== EXERCISE DETAILS ==
Quote word for word from the line holding "(144, 380) = (635, 458): purple" to the last line below, including both, and omit any pictures.

== EXERCISE MATERIALS ==
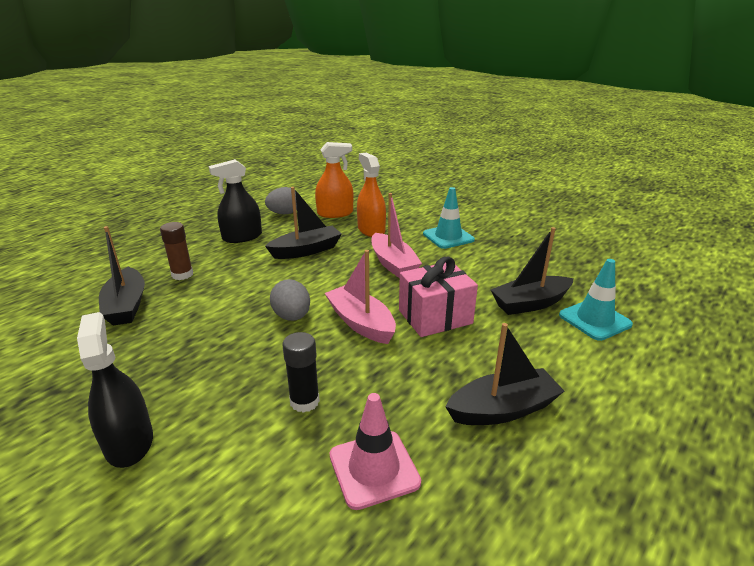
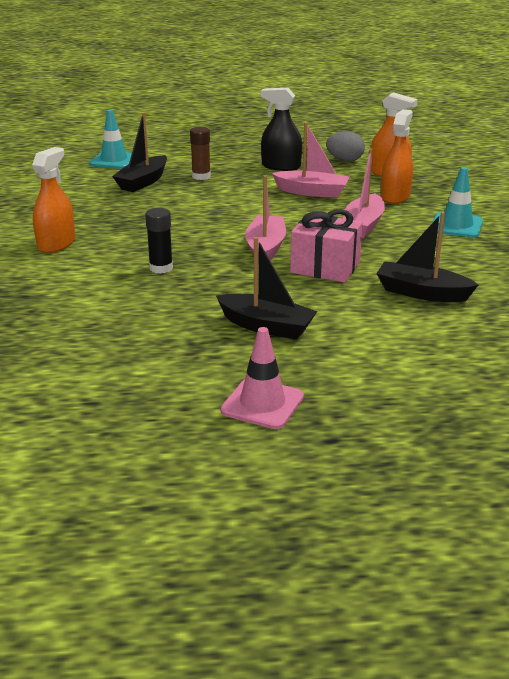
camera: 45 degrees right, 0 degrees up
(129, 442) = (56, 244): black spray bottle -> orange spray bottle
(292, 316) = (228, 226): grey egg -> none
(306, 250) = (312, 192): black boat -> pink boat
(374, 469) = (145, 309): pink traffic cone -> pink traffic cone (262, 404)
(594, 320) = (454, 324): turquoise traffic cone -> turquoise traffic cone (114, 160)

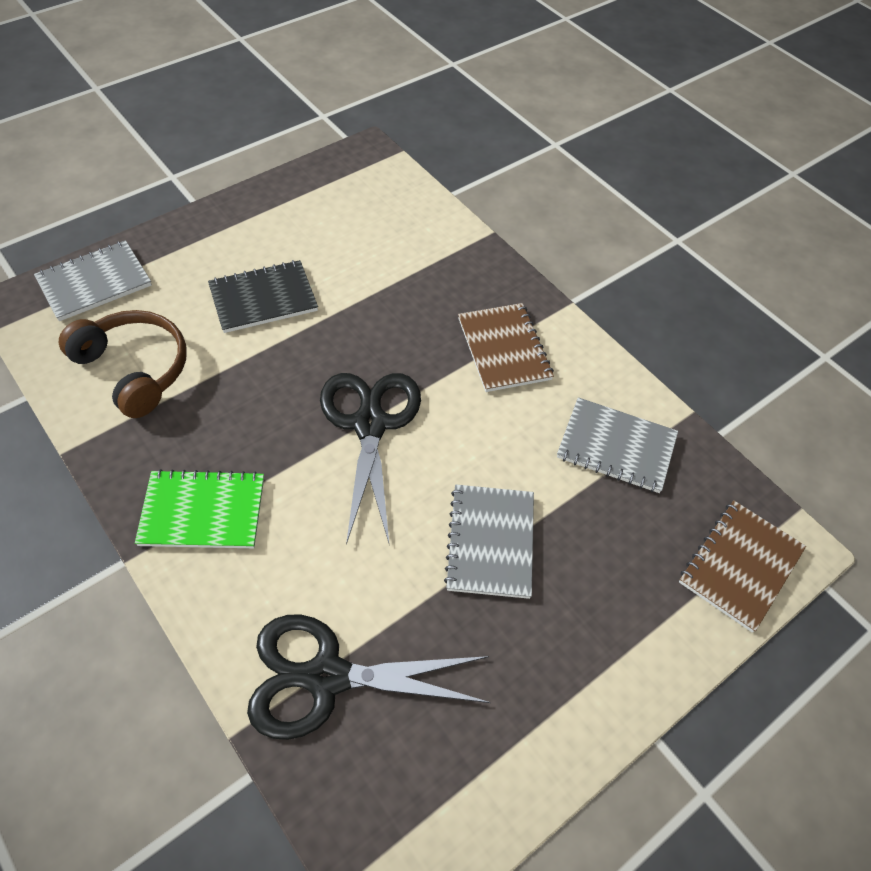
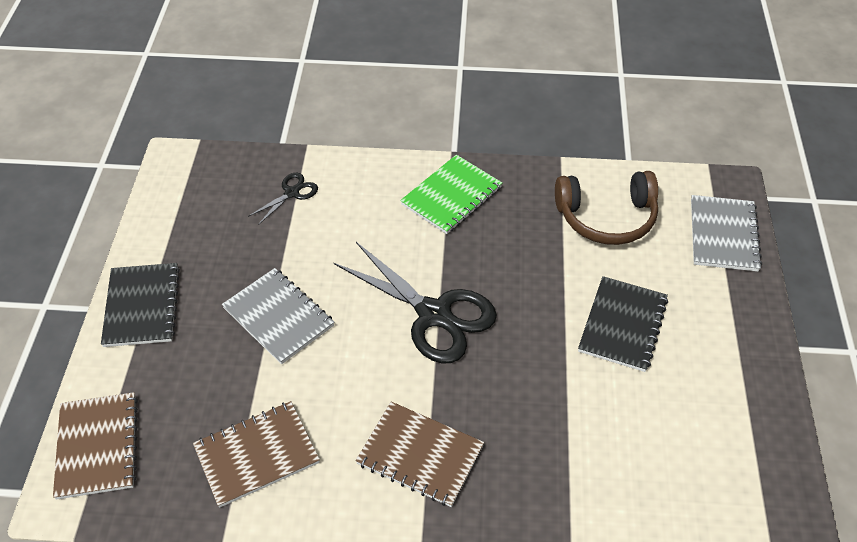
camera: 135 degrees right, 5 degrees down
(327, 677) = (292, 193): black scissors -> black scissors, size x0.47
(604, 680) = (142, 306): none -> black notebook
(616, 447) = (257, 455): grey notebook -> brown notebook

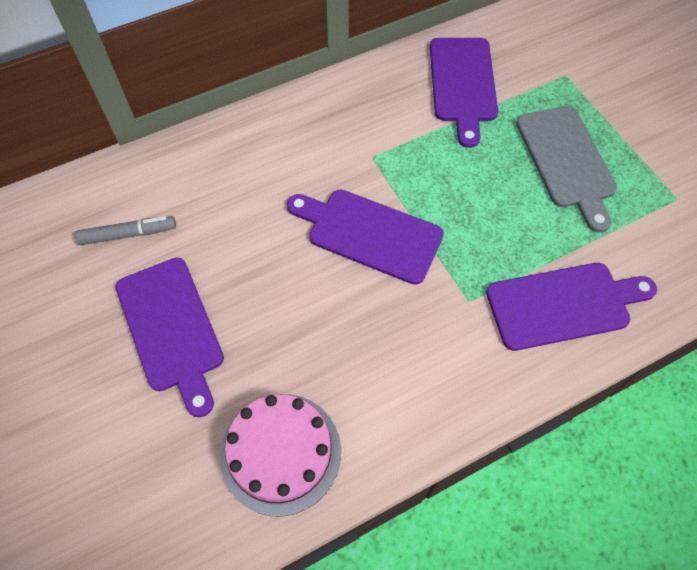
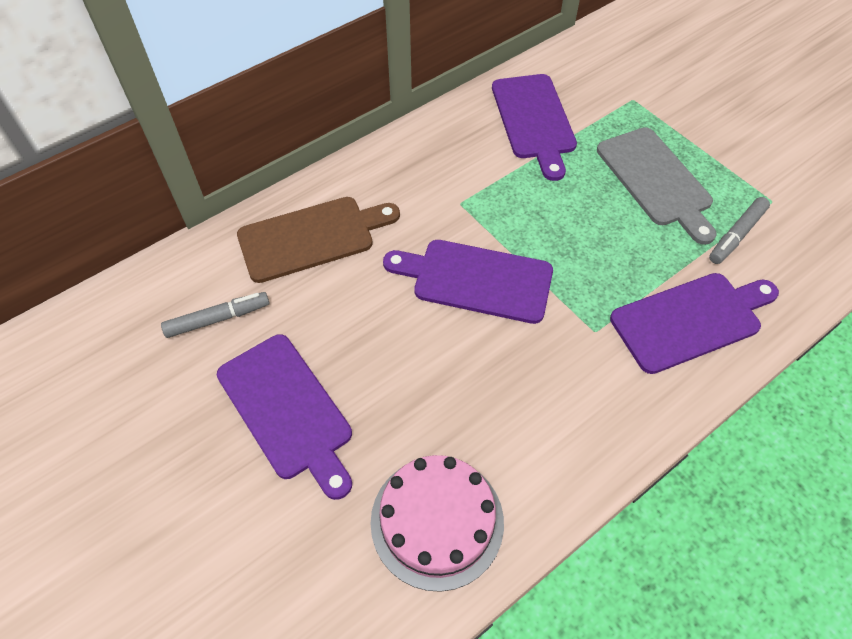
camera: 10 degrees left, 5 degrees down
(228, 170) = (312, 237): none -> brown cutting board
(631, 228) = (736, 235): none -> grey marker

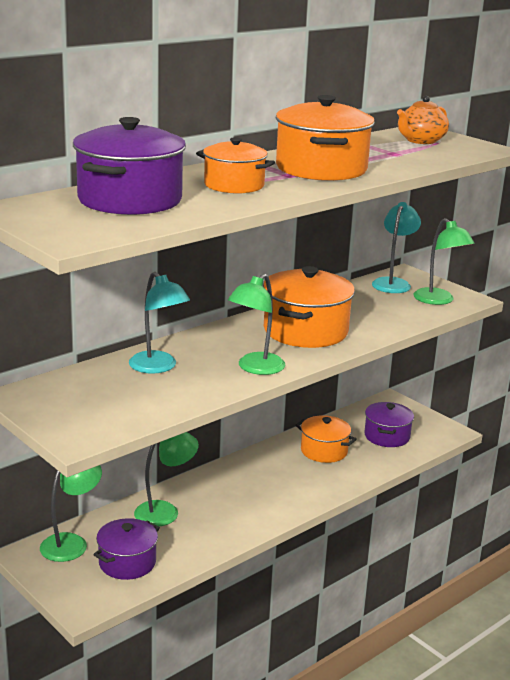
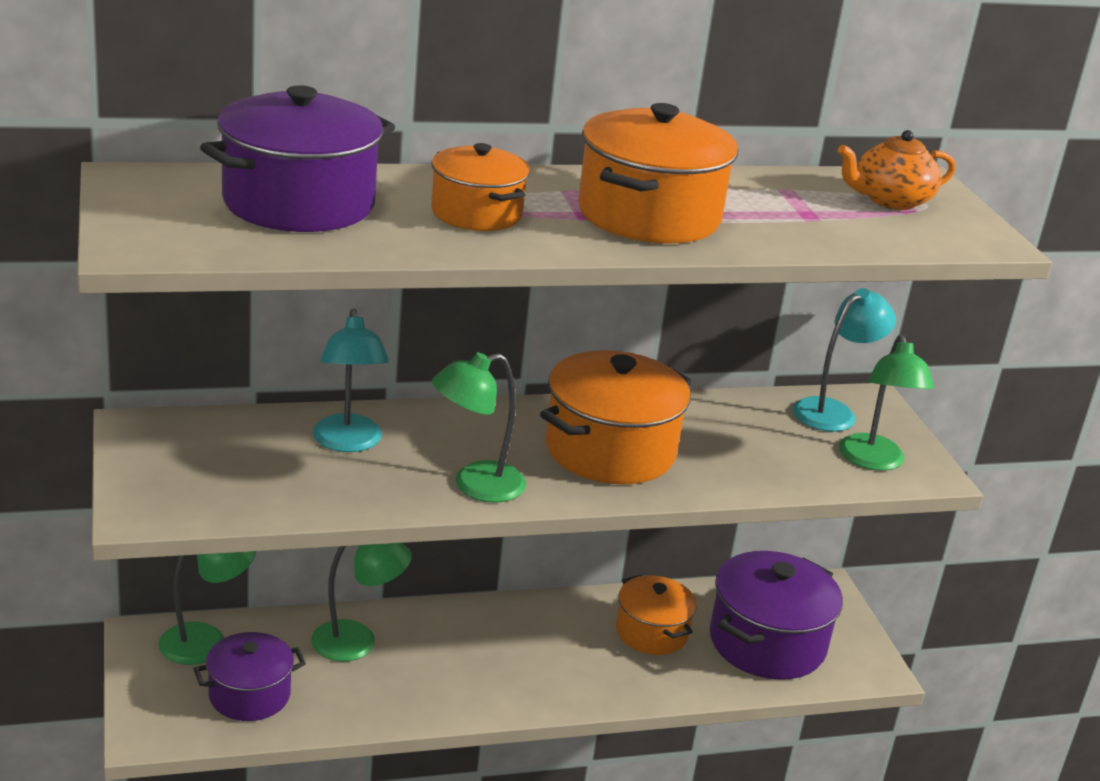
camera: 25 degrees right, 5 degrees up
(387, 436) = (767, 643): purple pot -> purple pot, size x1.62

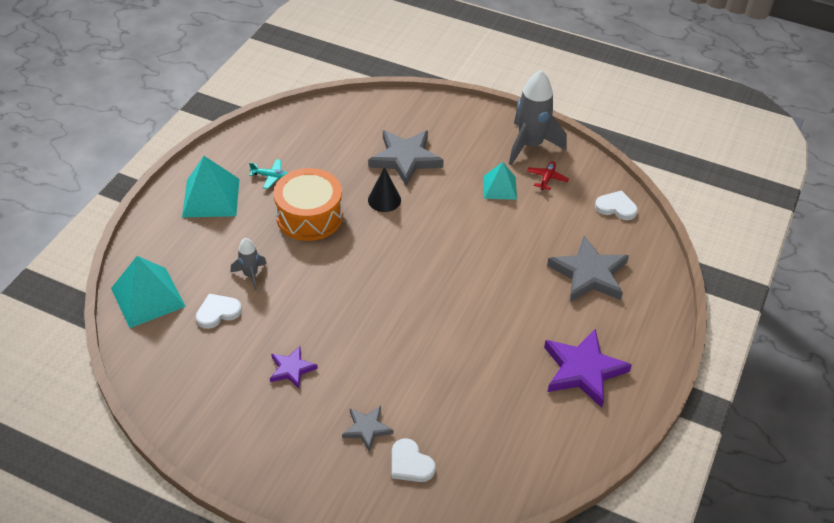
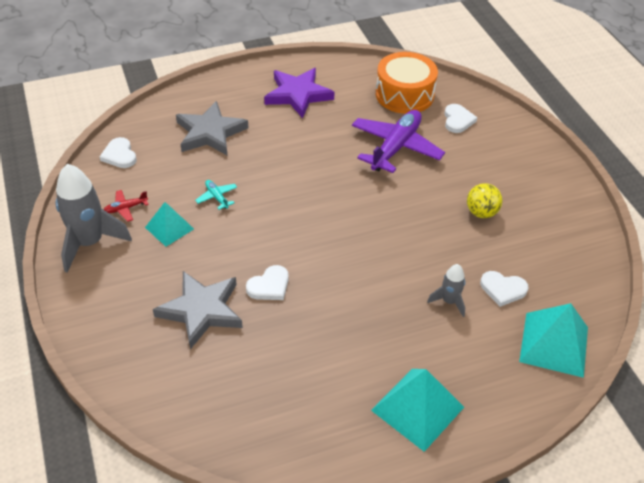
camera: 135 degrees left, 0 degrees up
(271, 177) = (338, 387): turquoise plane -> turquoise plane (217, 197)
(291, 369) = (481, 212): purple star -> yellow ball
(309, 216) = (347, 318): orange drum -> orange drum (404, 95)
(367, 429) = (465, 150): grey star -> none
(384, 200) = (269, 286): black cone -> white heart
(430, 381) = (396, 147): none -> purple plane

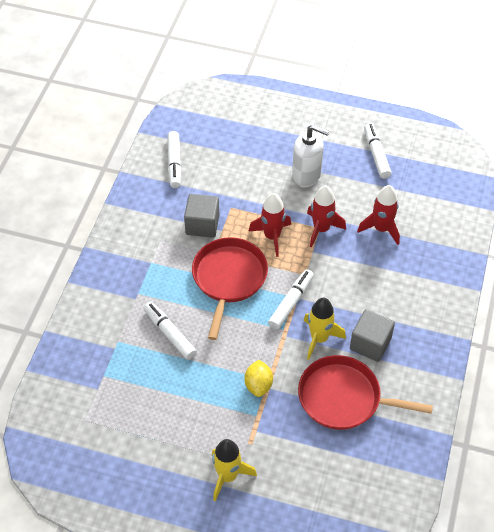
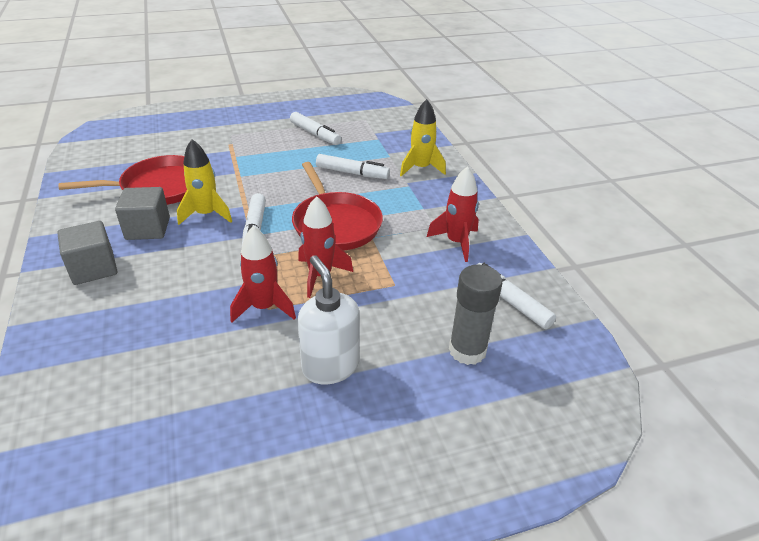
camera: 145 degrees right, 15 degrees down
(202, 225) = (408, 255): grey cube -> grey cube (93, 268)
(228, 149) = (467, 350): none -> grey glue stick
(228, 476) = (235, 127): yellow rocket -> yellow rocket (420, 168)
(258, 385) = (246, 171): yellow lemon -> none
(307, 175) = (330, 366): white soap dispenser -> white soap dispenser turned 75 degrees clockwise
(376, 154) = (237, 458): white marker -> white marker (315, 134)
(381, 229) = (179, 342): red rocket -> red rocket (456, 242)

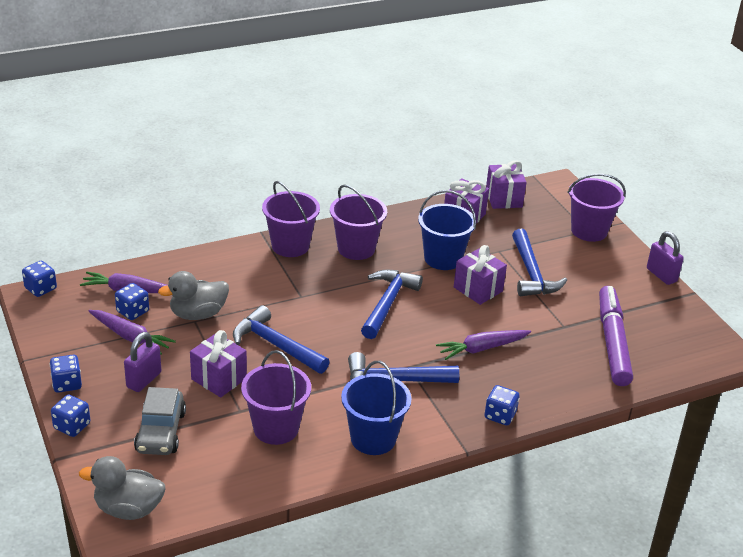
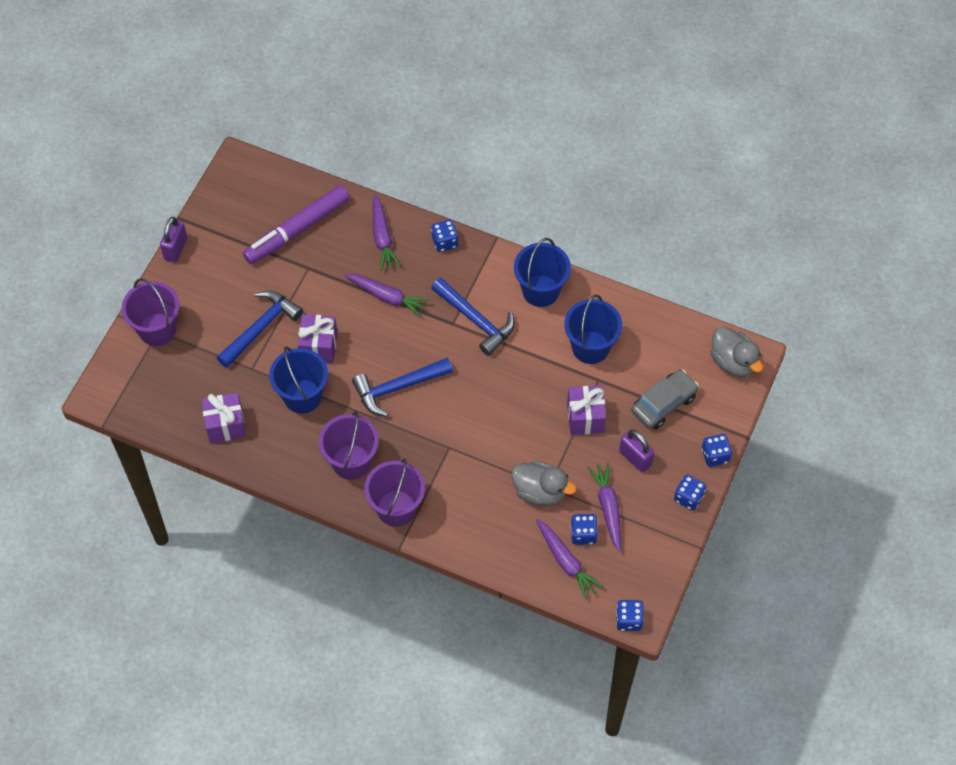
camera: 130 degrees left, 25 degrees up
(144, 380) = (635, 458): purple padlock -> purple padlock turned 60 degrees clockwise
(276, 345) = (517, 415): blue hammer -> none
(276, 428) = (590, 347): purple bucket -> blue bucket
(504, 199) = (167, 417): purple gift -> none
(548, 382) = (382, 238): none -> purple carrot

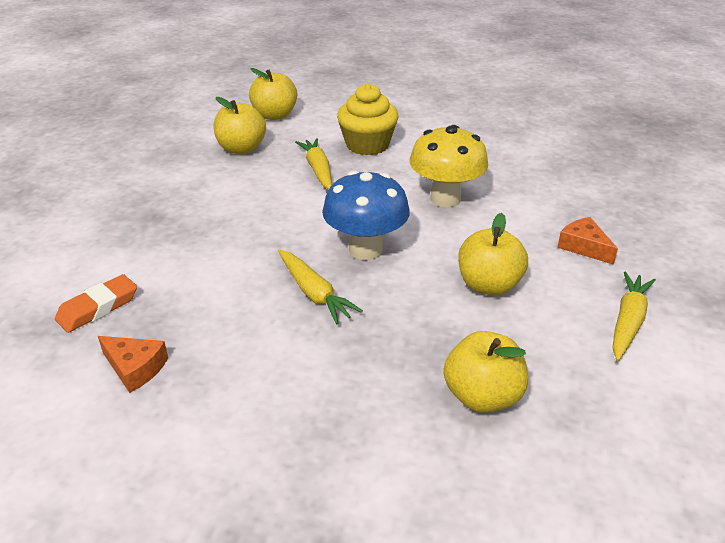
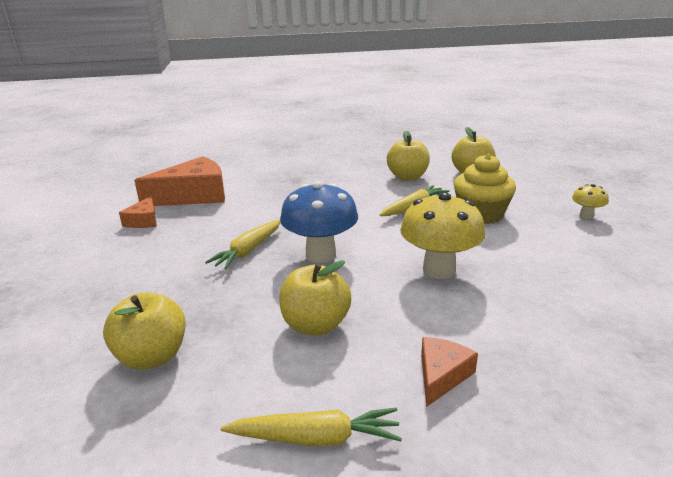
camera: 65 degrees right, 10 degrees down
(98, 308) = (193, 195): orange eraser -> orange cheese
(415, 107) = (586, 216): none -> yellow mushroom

== RESULT OF THIS TASK ==
(144, 380) = (635, 458): purple padlock -> purple padlock turned 60 degrees clockwise
(276, 345) = (517, 415): blue hammer -> none
(276, 428) = (590, 347): purple bucket -> blue bucket
(504, 199) = (167, 417): purple gift -> none
(548, 382) = (382, 238): none -> purple carrot

camera: 65 degrees right, 10 degrees down
(98, 308) = (193, 195): orange eraser -> orange cheese
(415, 107) = (586, 216): none -> yellow mushroom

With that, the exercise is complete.